GIVEN INFORMATION START
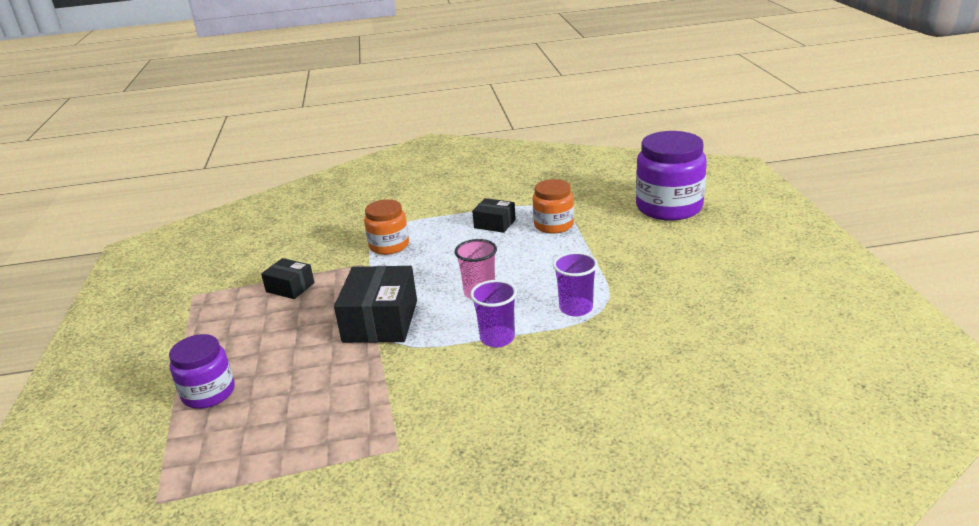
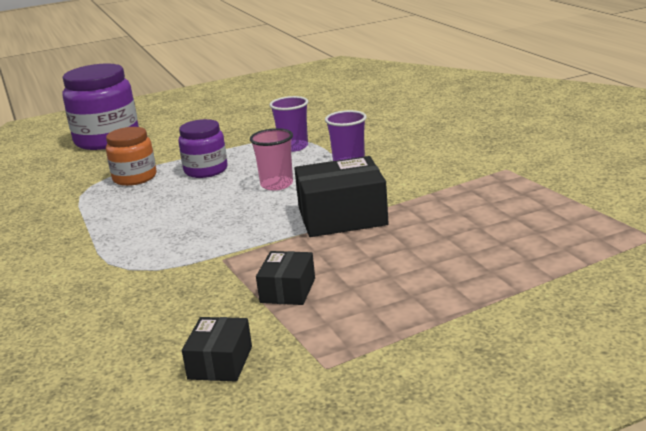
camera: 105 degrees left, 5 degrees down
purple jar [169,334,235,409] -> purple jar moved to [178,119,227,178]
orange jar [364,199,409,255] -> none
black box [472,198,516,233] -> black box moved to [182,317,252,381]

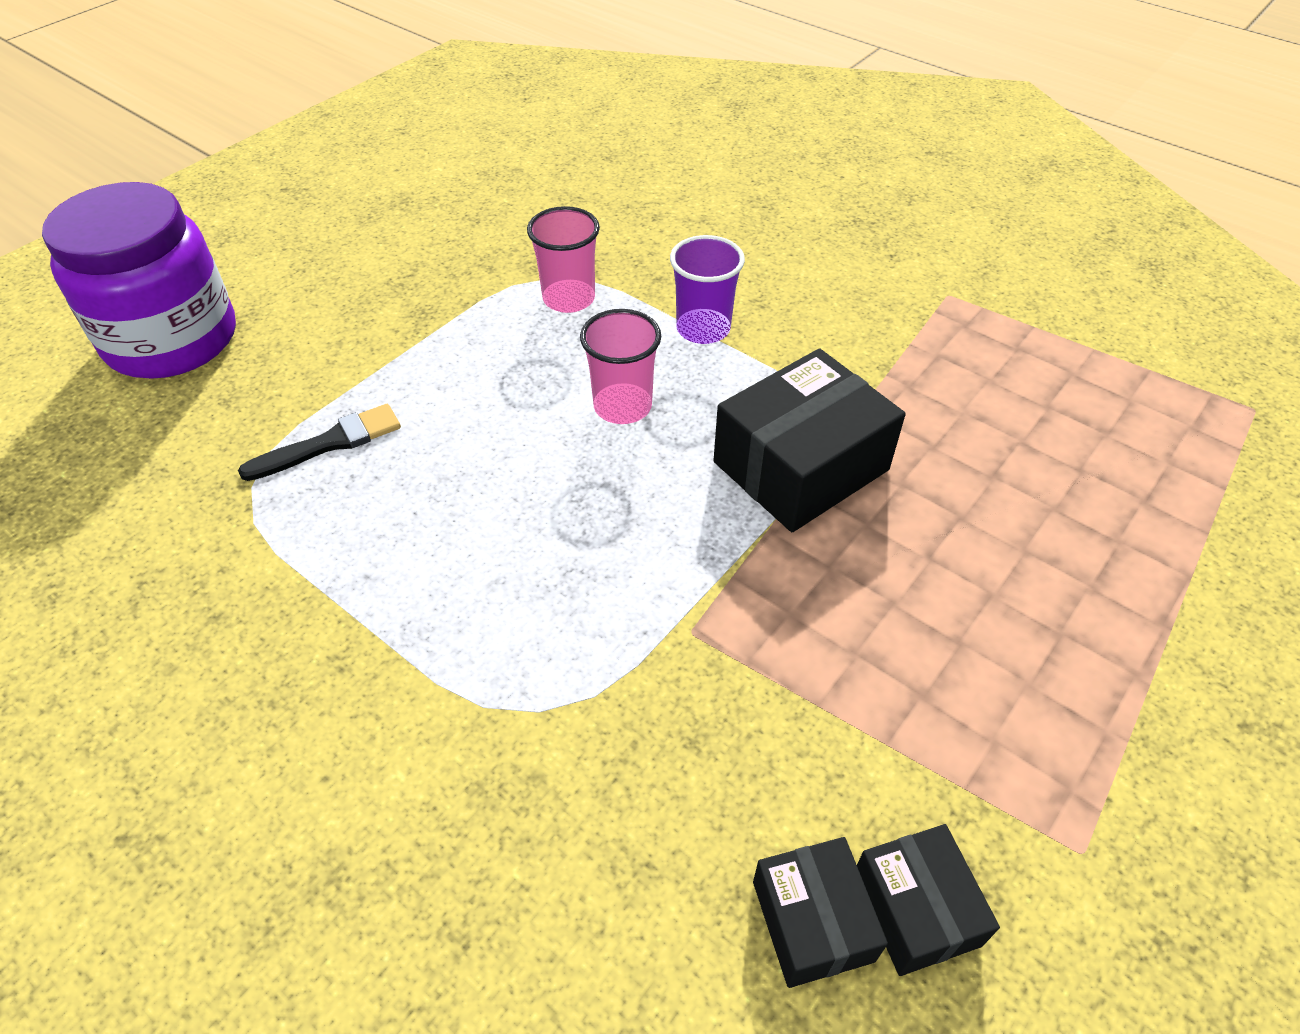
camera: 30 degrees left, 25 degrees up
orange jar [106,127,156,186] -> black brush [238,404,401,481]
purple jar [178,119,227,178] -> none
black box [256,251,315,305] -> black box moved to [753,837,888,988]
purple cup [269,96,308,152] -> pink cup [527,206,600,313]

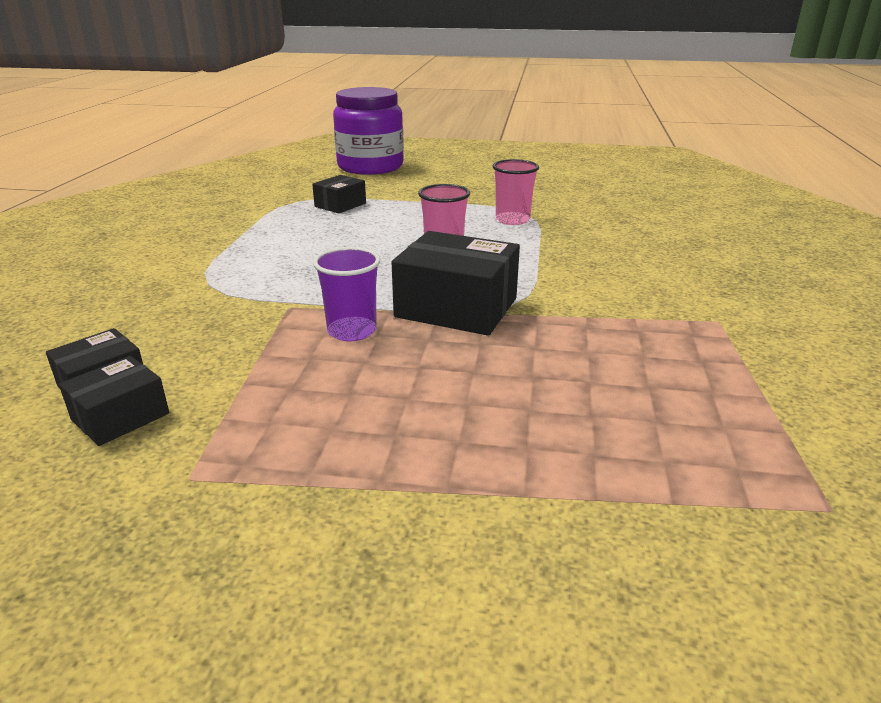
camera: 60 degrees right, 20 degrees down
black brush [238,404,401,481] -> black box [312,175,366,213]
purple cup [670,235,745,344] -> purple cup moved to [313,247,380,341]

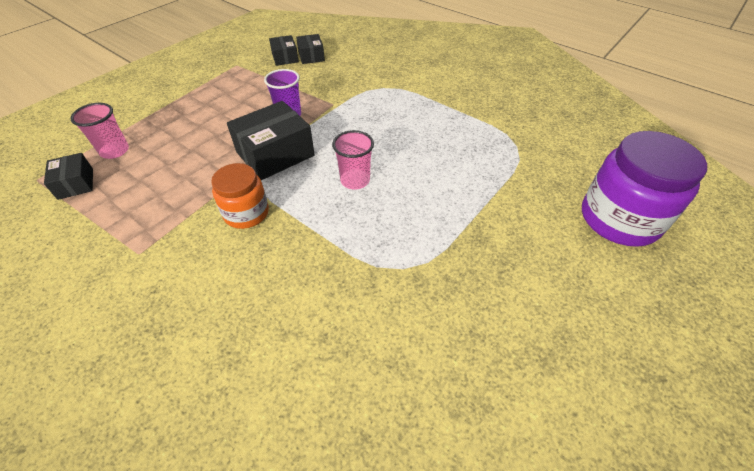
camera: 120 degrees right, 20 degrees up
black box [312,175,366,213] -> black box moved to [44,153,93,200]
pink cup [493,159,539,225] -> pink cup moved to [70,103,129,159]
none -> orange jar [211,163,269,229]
GIVEN INFORMATION END
GIVEN INFORMATION START
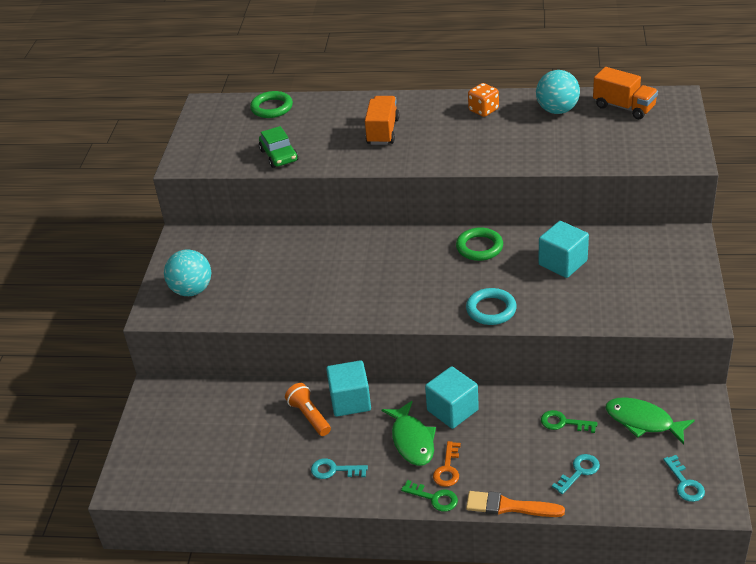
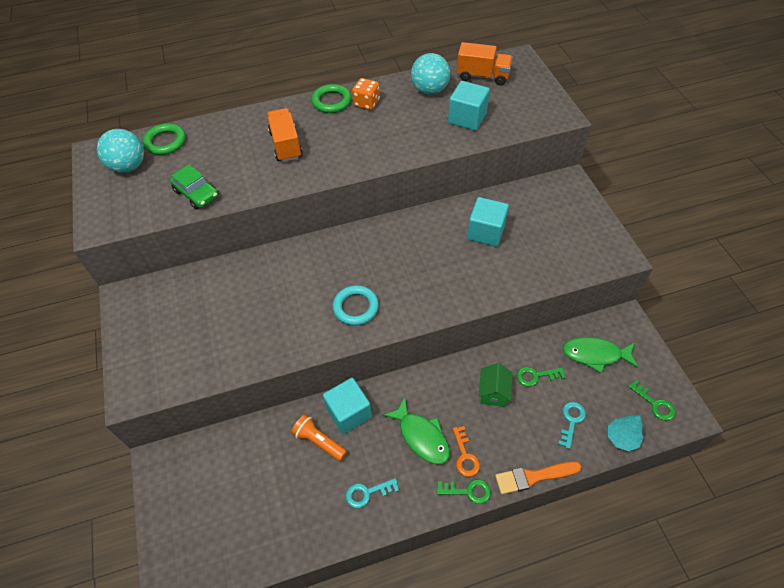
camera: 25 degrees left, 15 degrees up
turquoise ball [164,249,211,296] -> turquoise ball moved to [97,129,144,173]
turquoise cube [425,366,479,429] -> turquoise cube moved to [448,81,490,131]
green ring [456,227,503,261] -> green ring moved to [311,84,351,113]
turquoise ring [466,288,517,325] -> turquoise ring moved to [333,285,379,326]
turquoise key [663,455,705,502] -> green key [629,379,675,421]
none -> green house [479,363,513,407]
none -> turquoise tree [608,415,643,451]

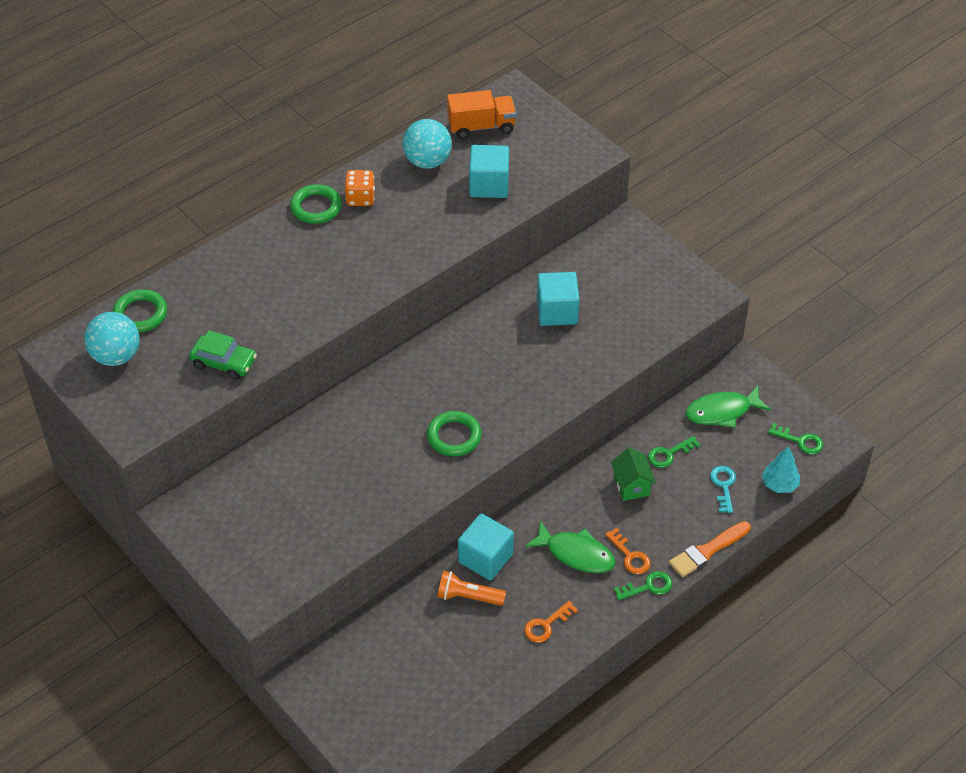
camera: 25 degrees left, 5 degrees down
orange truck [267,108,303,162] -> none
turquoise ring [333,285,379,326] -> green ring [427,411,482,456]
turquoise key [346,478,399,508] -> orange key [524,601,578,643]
GIVEN INFORMATION END
■ TASK STATEMENT: Return exactly the stretch above whose first line contains "camera: 105 degrees left, 5 degrees down" and whose last line contains "camera: 120 degrees right, 20 degrees up", and nothing outside it. The pictures should not appear.

■ WRITTEN ANSWER:
camera: 105 degrees left, 5 degrees down
purple jar [169,334,235,409] -> purple jar moved to [178,119,227,178]
orange jar [364,199,409,255] -> none
black box [472,198,516,233] -> black box moved to [182,317,252,381]

camera: 30 degrees left, 25 degrees up
orange jar [106,127,156,186] -> black brush [238,404,401,481]
purple jar [178,119,227,178] -> none
black box [256,251,315,305] -> black box moved to [753,837,888,988]
purple cup [269,96,308,152] -> pink cup [527,206,600,313]

camera: 60 degrees right, 20 degrees down
black brush [238,404,401,481] -> black box [312,175,366,213]
purple cup [670,235,745,344] -> purple cup moved to [313,247,380,341]

camera: 120 degrees right, 20 degrees up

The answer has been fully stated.